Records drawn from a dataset
____
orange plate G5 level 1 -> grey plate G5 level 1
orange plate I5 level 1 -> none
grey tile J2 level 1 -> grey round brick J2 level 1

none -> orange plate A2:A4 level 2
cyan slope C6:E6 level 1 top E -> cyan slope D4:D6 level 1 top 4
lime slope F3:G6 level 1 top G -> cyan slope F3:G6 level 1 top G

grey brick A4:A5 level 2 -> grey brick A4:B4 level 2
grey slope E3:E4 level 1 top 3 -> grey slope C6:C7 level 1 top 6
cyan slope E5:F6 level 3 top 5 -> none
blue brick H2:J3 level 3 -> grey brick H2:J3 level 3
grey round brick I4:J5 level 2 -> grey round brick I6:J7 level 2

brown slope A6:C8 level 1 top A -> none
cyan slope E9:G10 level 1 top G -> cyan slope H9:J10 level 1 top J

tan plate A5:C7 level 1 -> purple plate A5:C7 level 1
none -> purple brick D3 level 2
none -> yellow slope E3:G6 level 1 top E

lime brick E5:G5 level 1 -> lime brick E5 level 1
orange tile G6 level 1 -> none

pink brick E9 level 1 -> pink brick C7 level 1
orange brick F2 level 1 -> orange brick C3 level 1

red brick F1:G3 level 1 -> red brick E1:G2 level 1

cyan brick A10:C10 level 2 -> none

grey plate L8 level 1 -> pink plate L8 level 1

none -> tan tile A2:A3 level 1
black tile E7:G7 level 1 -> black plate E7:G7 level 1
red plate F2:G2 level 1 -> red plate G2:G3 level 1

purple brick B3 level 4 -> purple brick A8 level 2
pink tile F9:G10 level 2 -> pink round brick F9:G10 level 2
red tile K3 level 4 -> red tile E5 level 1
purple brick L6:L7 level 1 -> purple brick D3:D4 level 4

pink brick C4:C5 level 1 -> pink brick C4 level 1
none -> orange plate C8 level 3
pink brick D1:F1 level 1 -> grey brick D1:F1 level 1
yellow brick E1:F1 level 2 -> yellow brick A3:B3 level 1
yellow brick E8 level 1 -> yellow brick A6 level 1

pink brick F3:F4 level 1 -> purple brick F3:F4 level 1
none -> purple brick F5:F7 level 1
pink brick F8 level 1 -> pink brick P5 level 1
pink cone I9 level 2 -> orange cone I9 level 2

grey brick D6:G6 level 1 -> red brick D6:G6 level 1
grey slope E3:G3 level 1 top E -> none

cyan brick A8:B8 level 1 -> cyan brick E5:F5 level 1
____
What you have to do
Go through the data and show each line that holds "purple".

Your response
tan plate A5:C7 level 1 -> purple plate A5:C7 level 1
none -> purple brick D3 level 2
purple brick B3 level 4 -> purple brick A8 level 2
purple brick L6:L7 level 1 -> purple brick D3:D4 level 4
pink brick F3:F4 level 1 -> purple brick F3:F4 level 1
none -> purple brick F5:F7 level 1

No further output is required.